# Revision comparison data
━━━━━━
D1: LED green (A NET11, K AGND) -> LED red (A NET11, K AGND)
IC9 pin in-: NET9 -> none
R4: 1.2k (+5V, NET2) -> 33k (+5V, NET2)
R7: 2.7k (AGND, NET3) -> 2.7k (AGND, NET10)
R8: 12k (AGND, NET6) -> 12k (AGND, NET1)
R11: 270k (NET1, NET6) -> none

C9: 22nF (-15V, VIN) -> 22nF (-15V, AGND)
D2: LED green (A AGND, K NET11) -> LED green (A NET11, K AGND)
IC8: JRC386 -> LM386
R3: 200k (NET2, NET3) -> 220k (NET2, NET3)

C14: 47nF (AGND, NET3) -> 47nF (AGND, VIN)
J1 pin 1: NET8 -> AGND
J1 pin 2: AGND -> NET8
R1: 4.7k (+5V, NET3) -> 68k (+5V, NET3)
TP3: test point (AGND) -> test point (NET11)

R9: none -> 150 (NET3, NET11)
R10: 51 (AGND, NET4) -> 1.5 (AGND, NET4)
━━━━━━
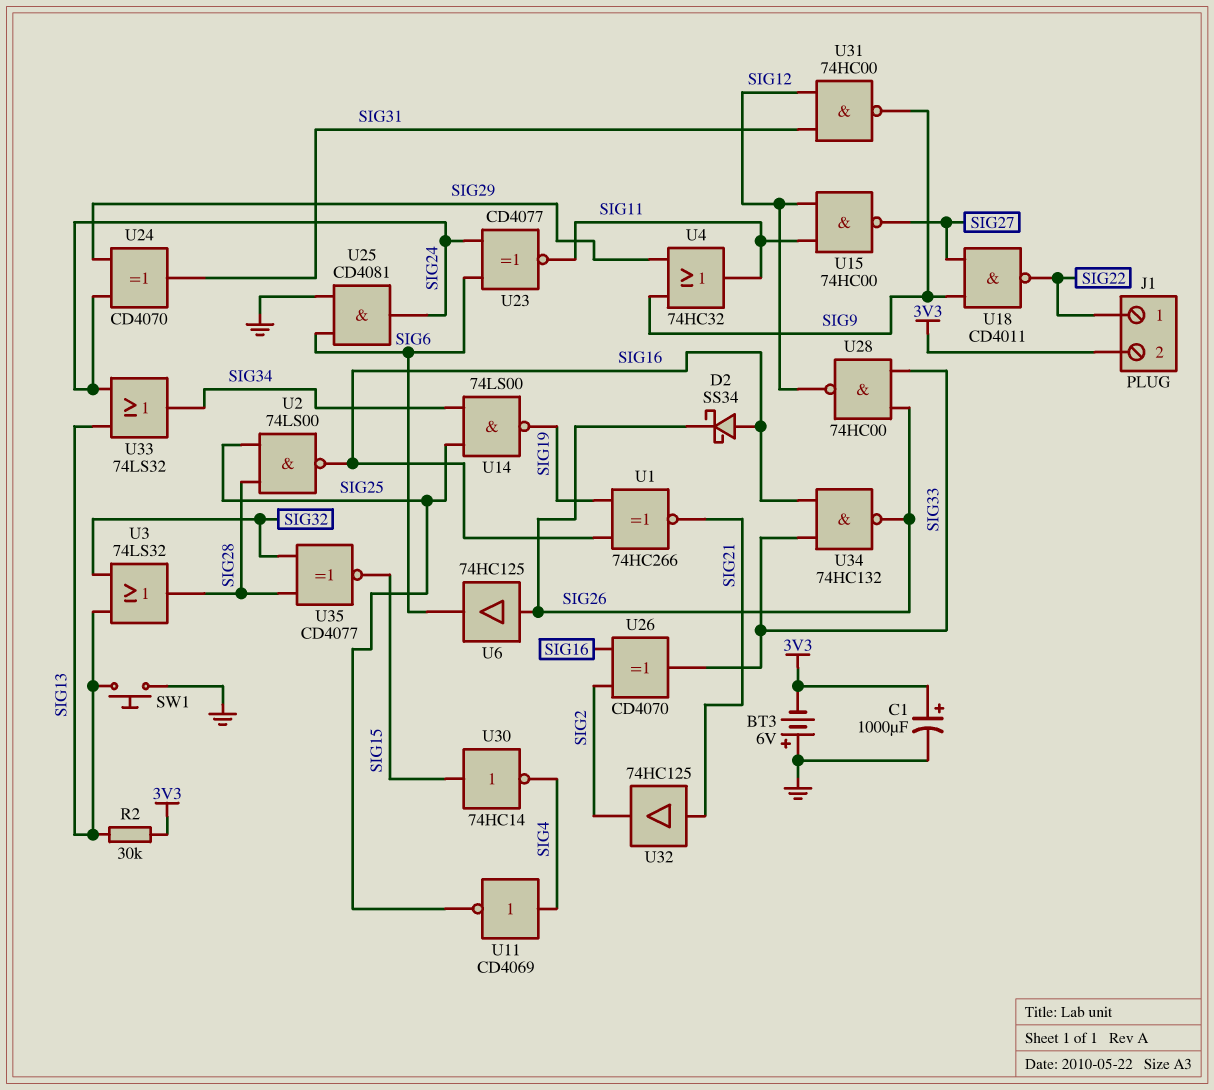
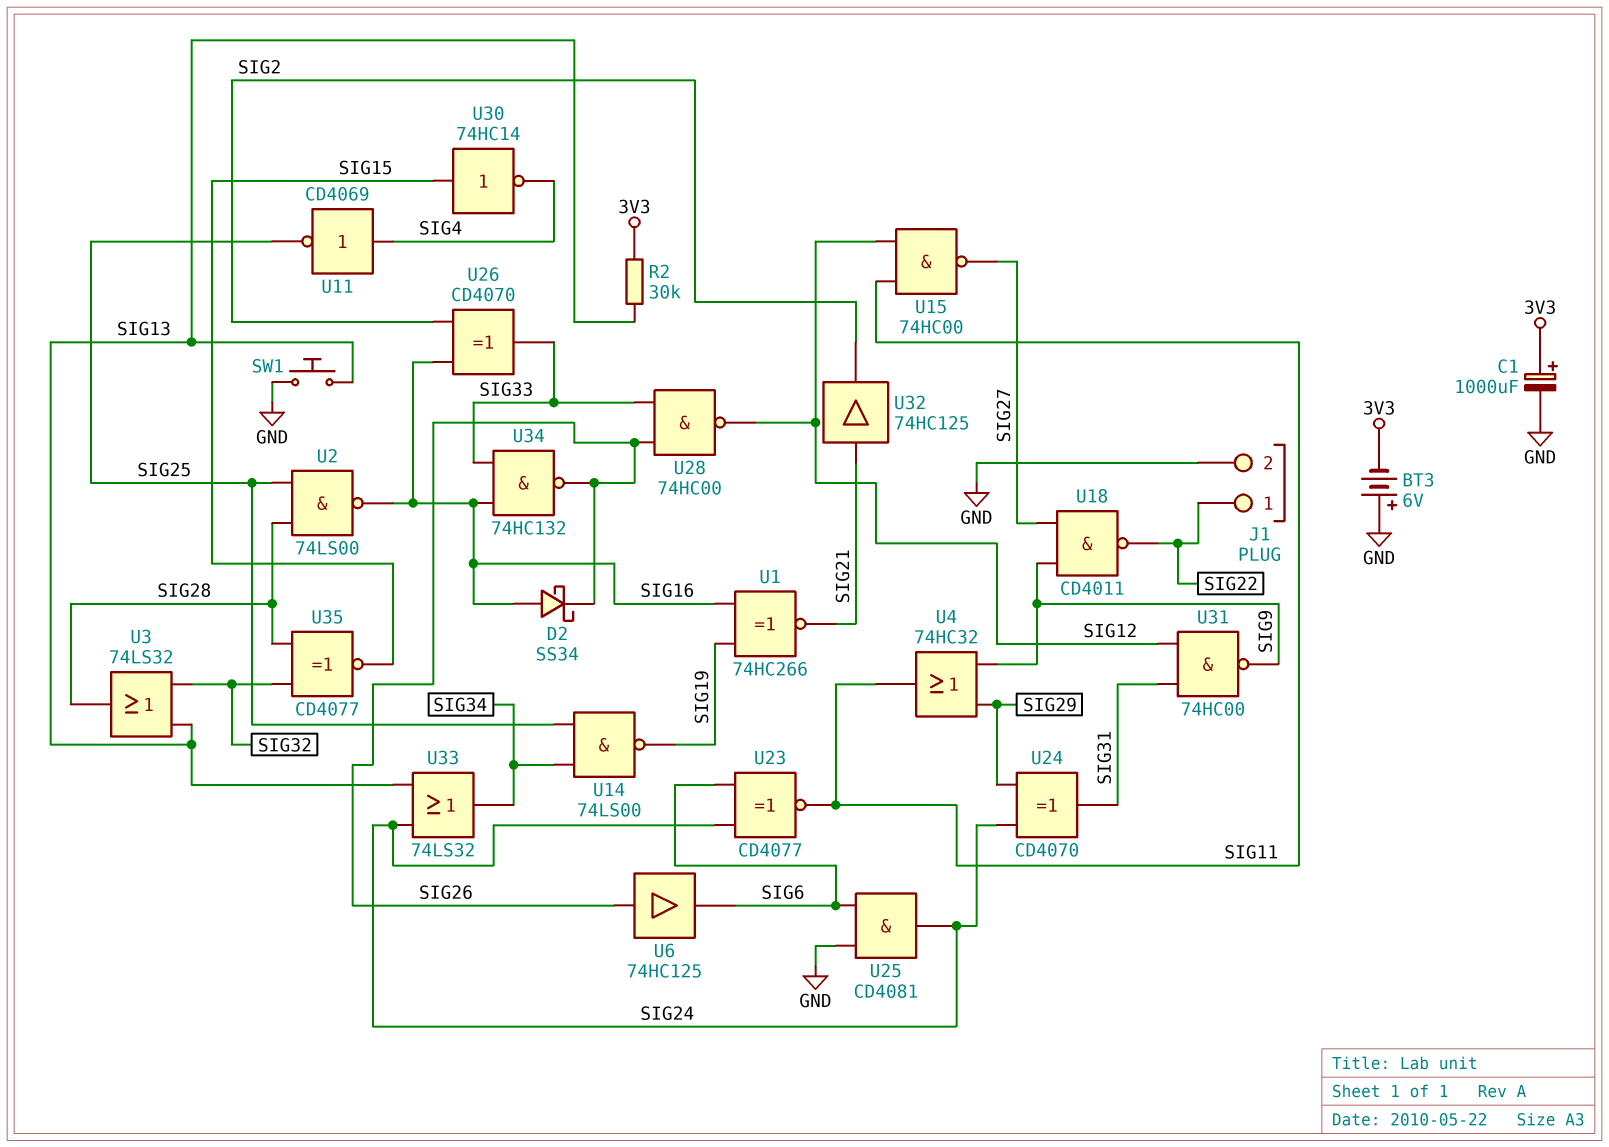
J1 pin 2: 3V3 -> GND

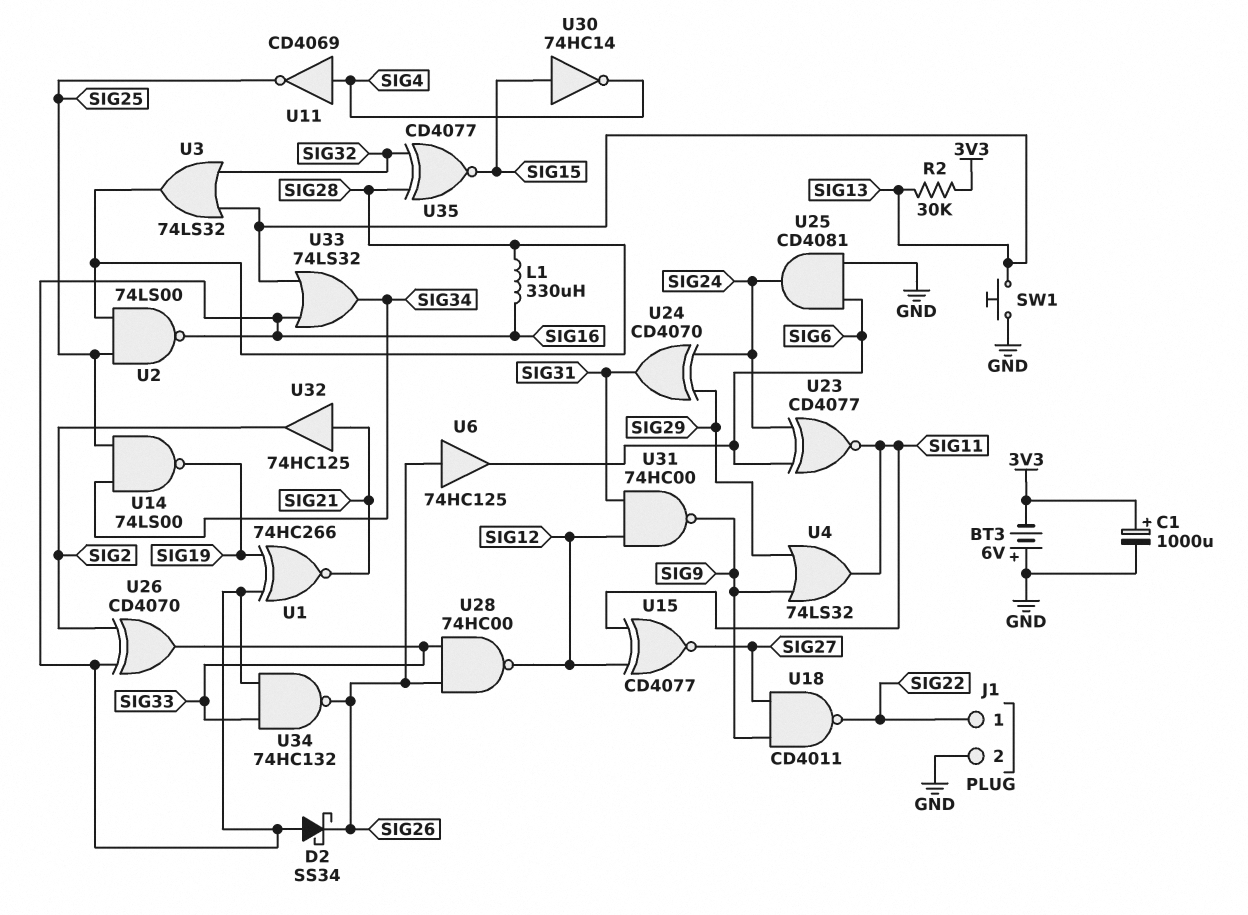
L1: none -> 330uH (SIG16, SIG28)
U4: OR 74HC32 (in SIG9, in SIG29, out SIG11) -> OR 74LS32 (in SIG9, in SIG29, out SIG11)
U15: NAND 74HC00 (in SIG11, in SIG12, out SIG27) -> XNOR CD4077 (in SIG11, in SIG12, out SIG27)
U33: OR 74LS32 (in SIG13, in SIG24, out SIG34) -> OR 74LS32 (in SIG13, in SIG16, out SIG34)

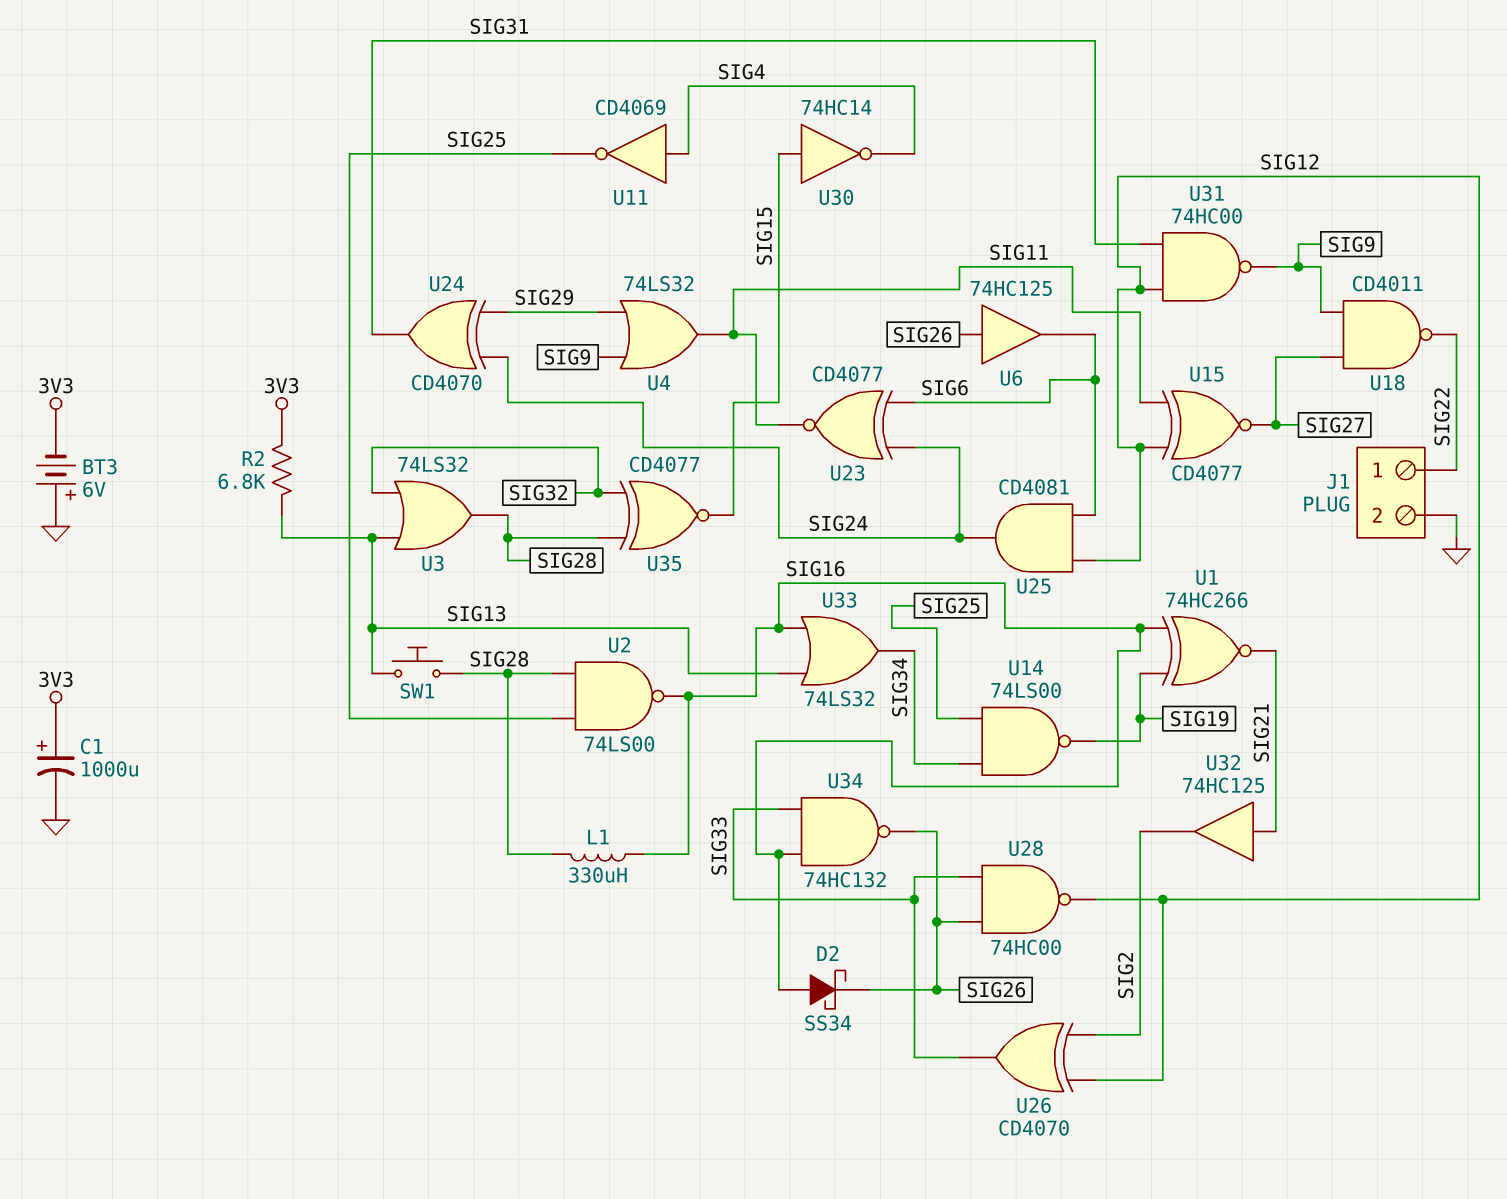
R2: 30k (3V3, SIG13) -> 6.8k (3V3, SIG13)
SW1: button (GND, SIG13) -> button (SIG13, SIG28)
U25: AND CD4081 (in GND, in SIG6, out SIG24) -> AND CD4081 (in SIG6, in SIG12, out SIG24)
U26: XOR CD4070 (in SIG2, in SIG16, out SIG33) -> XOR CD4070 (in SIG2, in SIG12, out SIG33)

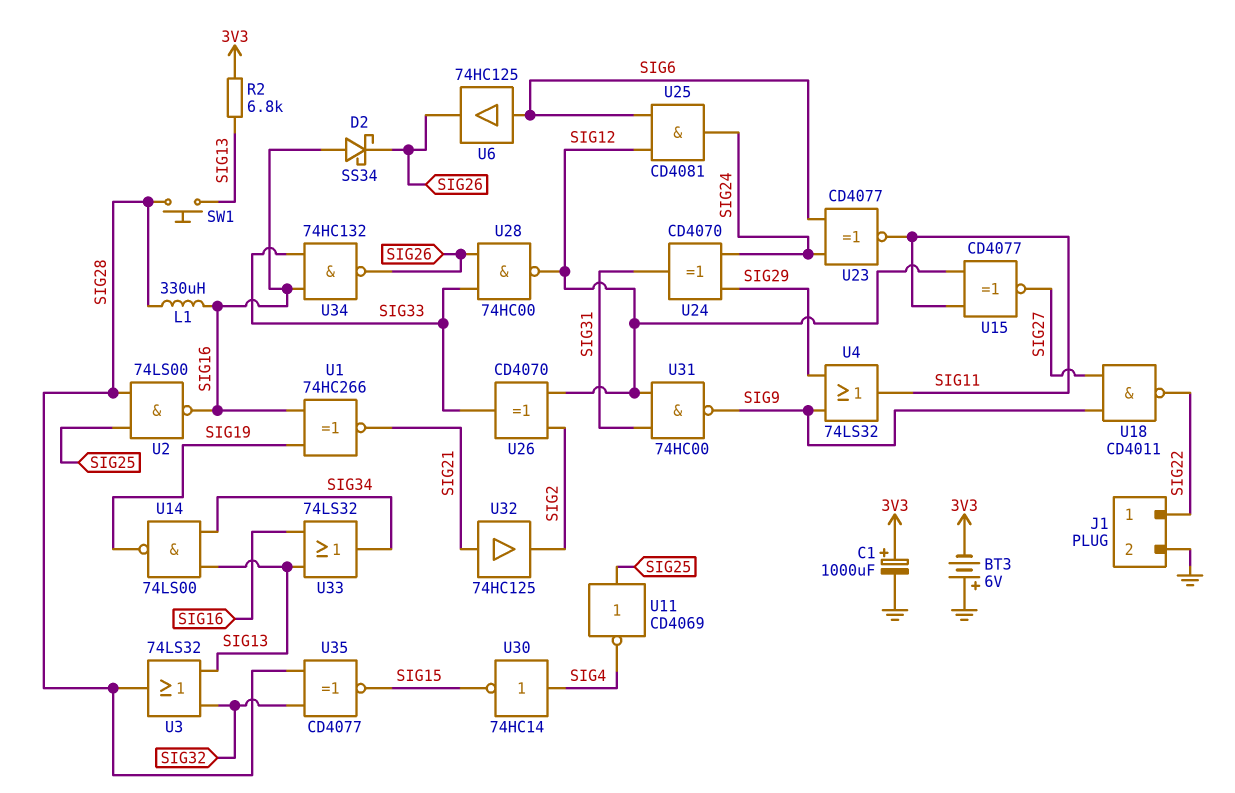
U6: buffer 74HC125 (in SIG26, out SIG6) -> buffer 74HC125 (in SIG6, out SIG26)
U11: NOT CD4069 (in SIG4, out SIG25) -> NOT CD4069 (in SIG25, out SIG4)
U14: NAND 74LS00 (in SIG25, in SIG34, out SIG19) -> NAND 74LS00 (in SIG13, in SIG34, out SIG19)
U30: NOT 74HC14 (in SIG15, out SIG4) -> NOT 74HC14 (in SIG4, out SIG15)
━━━━━━
# INSTRUCTIONS FOR THE TASK
Take the lines above from the one containing "TP3: test point (AGND) -> test point (NET11)" to the one containing "R10: 51 (AGND, NET4) -> 1.5 (AGND, NET4)" and retype them exactly, both ends included, with nothing added.

# FINISHED EXERCISE
TP3: test point (AGND) -> test point (NET11)

R9: none -> 150 (NET3, NET11)
R10: 51 (AGND, NET4) -> 1.5 (AGND, NET4)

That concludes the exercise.